• EXTRACTED ENTRIES:
━━━━
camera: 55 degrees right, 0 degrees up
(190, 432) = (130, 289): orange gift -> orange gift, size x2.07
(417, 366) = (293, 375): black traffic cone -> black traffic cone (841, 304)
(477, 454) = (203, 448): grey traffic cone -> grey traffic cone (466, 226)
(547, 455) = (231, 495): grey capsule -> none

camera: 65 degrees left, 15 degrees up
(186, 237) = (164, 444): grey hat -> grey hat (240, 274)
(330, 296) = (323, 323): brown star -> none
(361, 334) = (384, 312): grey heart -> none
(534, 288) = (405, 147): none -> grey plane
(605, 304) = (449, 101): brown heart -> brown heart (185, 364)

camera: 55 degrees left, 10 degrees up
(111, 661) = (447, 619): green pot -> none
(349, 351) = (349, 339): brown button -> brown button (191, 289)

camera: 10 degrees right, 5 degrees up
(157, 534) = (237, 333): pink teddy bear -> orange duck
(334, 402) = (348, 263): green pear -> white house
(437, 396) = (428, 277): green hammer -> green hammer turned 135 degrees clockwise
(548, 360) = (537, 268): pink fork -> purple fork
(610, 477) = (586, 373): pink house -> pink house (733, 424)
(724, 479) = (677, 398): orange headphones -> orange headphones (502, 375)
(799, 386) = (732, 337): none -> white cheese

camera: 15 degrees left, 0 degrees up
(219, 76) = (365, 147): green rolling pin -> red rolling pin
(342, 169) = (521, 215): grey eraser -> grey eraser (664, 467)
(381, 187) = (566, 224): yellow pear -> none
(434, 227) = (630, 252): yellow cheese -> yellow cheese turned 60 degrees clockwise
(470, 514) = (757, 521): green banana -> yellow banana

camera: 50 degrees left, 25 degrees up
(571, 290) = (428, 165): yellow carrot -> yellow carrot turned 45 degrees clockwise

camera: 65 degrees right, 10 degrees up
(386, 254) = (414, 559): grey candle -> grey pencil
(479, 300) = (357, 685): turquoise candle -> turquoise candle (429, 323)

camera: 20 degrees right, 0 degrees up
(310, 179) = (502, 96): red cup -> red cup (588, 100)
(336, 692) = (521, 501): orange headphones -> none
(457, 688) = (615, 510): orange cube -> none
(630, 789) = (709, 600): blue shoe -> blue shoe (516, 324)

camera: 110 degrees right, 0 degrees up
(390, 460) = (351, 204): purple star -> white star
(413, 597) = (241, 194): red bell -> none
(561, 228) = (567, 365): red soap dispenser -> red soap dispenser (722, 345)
━━━━
• TASK:
Among the entries above, count every line containing the string "star". Your reply must be that number alone.

• ANSWER TO THIS EXERCISE:
2